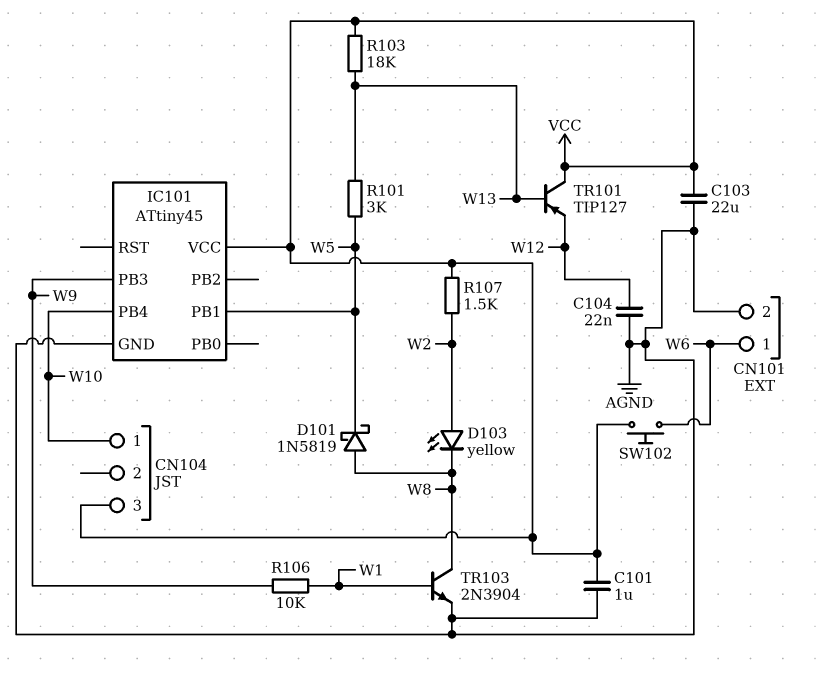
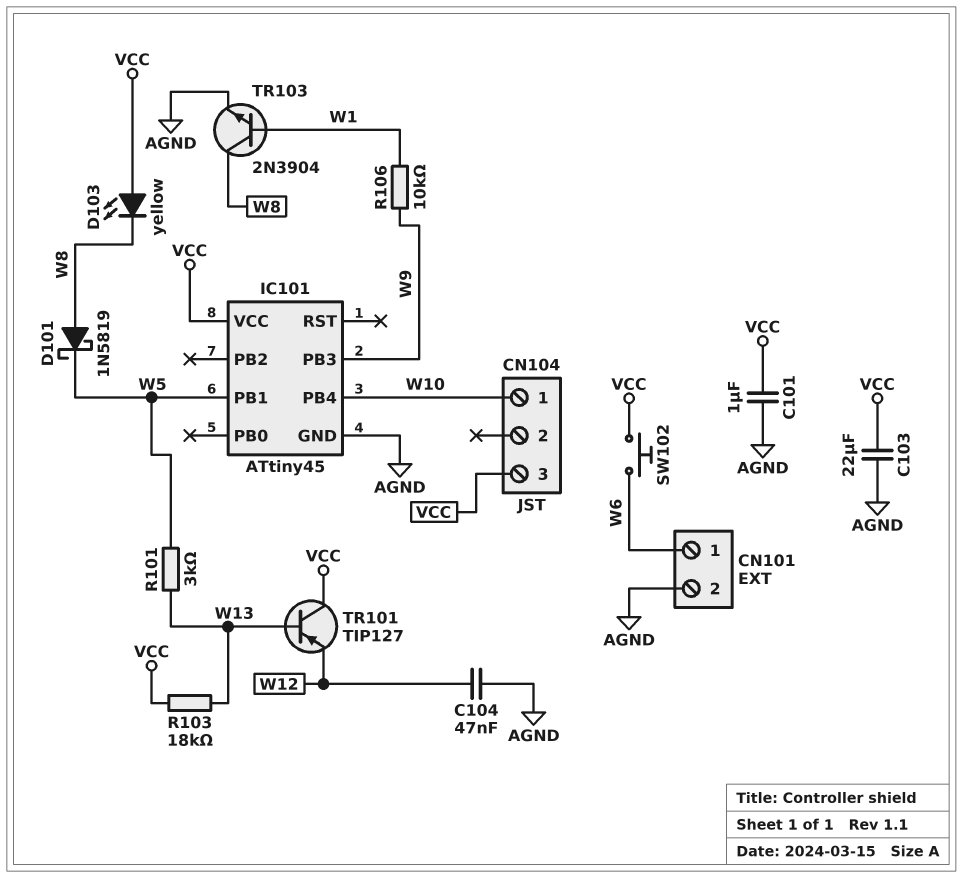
C104: 22nF (AGND, W12) -> 47nF (AGND, W12)
D103: LED yellow (A W2, K W8) -> LED yellow (A VCC, K W8)
R107: 1.5k (VCC, W2) -> none

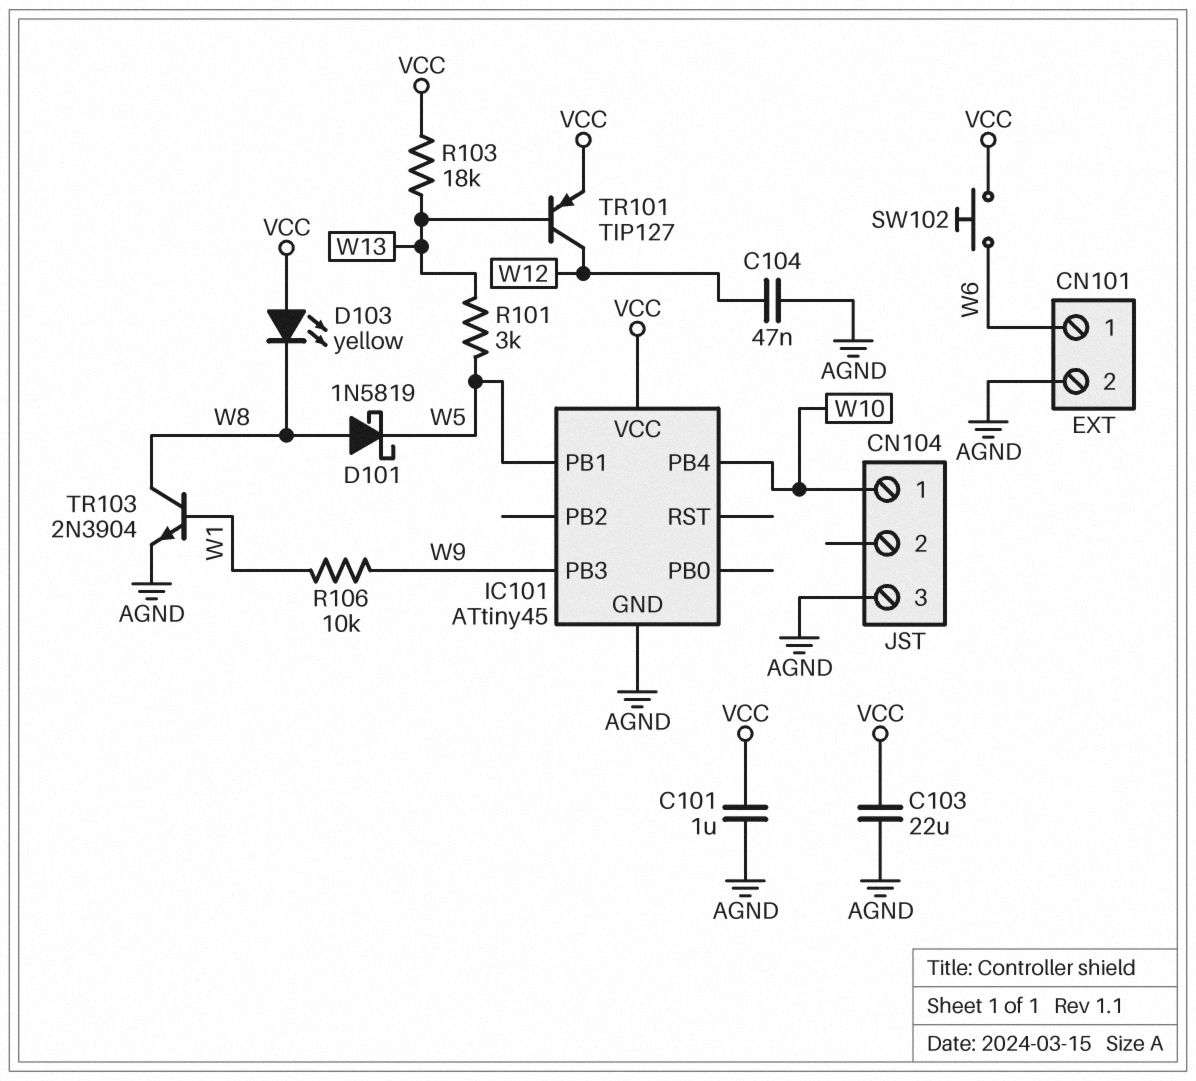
CN104 pin 3: VCC -> AGND
TR101: PNP TIP127 (B W13, C VCC, E W12) -> PNP TIP127 (B W13, C W12, E VCC)

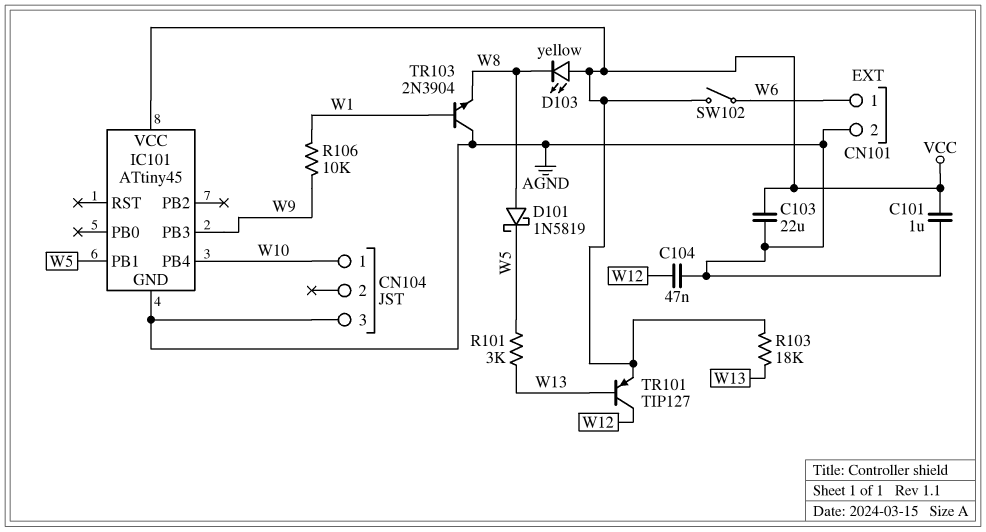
SW102: button (VCC, W6) -> switch (VCC, W6)
TR103: NPN 2N3904 (B W1, C W8, E AGND) -> NPN 2N3904 (B W1, C AGND, E W8)

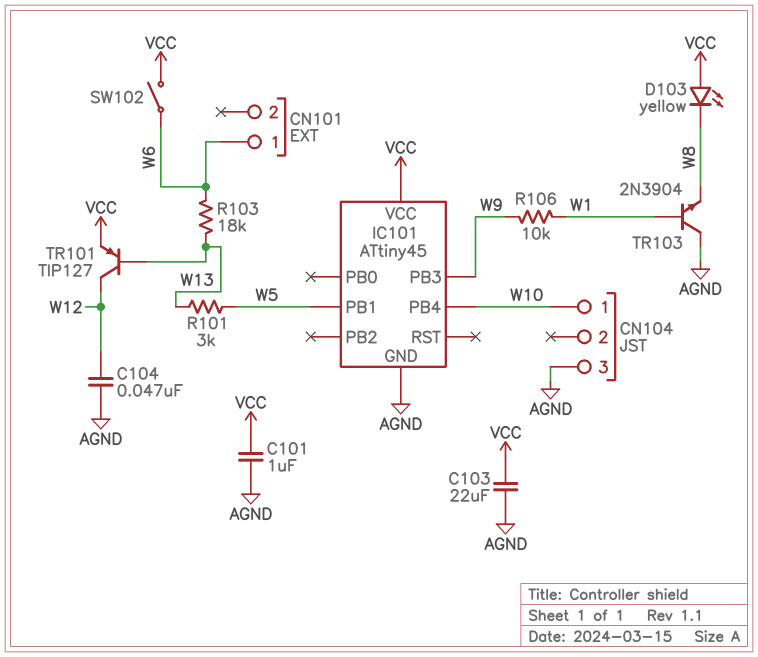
CN101 pin 2: AGND -> none
D101: schottky 1N5819 (A W8, K W5) -> none
R103: 18k (VCC, W13) -> 18k (W6, W13)

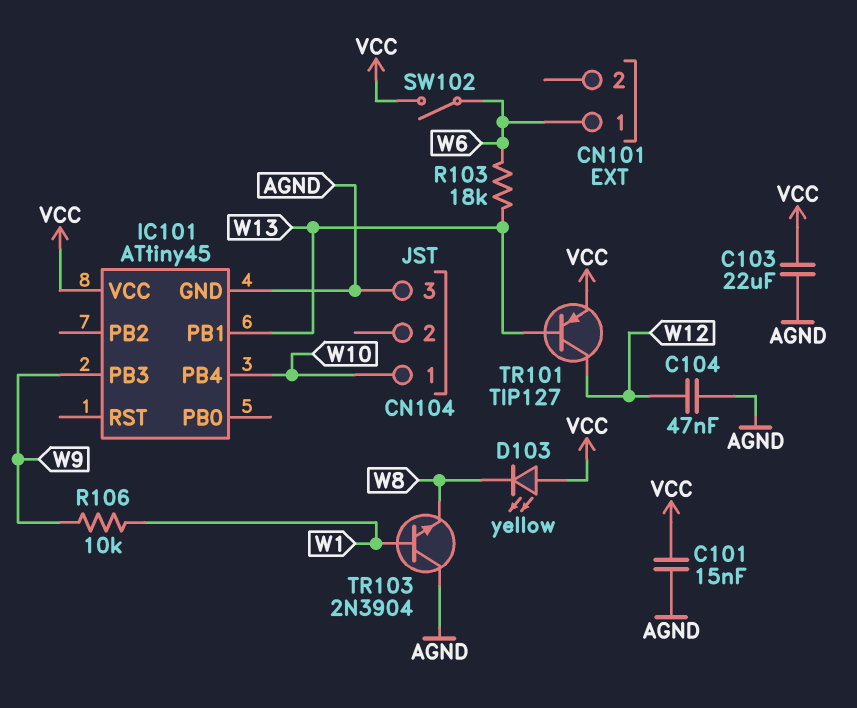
C101: 1uF (AGND, VCC) -> 15nF (AGND, VCC)
IC101 pin PB1: W5 -> W13
R101: 3k (W5, W13) -> none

Problem to work on –
Find the word "none" in the entries and show each line where it is found.

Written answer –
R107: 1.5k (VCC, W2) -> none
CN101 pin 2: AGND -> none
D101: schottky 1N5819 (A W8, K W5) -> none
R101: 3k (W5, W13) -> none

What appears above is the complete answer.